Supplied data =>
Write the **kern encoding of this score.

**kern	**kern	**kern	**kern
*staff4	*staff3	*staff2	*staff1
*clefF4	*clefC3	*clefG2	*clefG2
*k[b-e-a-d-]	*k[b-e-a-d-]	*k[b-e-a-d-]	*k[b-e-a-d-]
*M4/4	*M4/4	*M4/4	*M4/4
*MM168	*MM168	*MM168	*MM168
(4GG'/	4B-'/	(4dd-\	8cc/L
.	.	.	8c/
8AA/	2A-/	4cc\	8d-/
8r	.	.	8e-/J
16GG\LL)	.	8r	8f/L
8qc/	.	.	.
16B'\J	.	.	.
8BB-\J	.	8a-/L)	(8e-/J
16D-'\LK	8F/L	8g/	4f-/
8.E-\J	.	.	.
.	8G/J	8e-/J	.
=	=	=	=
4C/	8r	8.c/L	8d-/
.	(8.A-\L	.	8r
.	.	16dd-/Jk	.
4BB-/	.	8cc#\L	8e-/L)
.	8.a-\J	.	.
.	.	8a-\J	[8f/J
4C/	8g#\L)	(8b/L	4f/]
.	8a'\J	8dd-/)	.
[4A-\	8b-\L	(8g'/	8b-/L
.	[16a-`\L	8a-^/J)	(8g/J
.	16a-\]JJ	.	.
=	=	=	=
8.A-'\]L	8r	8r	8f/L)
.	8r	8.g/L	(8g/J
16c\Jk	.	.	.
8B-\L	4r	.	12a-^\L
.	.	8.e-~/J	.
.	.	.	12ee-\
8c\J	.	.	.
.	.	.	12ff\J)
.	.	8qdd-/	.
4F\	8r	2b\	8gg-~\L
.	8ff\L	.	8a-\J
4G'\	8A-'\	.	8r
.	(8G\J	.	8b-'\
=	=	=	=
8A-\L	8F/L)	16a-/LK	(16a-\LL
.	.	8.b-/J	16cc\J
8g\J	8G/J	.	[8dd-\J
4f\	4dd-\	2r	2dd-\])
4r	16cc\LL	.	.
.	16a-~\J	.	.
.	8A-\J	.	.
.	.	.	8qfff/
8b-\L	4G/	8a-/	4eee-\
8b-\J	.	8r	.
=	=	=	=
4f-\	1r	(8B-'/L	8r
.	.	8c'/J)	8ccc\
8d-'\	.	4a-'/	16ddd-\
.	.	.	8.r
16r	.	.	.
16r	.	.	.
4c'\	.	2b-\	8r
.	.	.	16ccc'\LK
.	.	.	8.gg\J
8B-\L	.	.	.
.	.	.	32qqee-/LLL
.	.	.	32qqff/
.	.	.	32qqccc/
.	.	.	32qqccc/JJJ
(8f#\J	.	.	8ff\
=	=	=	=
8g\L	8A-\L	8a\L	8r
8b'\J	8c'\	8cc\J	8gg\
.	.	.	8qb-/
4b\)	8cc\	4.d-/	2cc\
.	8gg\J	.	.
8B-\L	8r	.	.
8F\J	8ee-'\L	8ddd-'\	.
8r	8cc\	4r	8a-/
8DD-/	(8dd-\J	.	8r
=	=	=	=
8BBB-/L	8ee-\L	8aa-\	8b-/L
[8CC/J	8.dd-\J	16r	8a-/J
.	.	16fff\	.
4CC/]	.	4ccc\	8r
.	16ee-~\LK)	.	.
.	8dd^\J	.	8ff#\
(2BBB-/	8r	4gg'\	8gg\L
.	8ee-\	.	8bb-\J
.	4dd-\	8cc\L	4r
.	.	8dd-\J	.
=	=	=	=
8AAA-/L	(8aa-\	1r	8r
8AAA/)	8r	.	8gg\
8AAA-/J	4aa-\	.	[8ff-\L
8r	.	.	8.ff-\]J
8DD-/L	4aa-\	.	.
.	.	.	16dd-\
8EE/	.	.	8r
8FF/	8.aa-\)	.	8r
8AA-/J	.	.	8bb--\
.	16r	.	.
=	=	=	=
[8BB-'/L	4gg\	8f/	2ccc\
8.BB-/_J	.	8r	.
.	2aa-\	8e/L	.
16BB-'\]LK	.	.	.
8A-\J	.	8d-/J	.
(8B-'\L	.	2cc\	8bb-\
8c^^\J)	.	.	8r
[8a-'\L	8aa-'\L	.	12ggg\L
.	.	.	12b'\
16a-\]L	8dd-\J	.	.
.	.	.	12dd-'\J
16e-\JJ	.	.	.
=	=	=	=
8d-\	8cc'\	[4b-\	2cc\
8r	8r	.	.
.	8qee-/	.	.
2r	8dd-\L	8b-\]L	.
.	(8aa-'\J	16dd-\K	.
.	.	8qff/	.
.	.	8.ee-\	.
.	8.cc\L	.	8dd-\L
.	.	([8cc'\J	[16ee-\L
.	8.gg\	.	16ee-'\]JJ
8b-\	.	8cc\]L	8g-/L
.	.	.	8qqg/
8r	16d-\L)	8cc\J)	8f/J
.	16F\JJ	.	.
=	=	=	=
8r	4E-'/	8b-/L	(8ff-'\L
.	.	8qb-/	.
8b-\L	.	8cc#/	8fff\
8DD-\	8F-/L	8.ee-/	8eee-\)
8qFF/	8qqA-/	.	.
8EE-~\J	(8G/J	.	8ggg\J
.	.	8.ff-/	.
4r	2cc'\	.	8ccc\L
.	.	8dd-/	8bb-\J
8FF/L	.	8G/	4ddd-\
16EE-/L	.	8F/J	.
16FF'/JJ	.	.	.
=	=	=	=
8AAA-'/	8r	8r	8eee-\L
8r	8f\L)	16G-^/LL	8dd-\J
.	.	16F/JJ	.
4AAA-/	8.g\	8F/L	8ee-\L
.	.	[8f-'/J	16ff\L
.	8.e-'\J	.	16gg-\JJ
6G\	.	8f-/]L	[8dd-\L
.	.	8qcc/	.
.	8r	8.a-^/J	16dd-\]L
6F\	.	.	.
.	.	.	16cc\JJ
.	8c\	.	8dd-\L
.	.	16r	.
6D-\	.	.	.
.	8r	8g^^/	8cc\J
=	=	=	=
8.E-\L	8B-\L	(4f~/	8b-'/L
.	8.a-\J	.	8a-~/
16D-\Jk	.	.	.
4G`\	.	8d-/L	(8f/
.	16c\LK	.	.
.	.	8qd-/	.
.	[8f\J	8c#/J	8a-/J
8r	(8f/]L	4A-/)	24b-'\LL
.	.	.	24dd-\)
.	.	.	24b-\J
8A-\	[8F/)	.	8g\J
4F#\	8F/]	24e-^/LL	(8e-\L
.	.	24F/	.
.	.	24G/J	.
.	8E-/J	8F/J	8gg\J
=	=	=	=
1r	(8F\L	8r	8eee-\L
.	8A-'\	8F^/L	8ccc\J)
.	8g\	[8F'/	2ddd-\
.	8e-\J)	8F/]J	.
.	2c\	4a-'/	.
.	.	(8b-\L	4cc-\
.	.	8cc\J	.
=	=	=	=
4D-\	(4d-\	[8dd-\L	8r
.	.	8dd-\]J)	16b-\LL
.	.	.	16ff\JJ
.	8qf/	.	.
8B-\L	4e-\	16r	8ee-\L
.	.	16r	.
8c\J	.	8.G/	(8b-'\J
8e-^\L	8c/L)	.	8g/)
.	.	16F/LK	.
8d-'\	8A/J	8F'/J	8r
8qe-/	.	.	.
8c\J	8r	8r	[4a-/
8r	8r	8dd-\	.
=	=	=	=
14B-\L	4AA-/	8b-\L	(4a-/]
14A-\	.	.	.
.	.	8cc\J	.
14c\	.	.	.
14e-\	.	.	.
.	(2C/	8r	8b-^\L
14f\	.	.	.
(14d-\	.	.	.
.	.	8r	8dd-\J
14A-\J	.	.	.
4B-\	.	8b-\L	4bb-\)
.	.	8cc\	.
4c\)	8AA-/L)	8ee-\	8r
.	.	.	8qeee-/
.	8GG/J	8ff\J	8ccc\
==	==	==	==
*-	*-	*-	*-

The task =>
Gather every line of the data above that contains the word "kern".

Solution to the problem =>
Write the **kern encoding of this score.
**kern	**kern	**kern	**kern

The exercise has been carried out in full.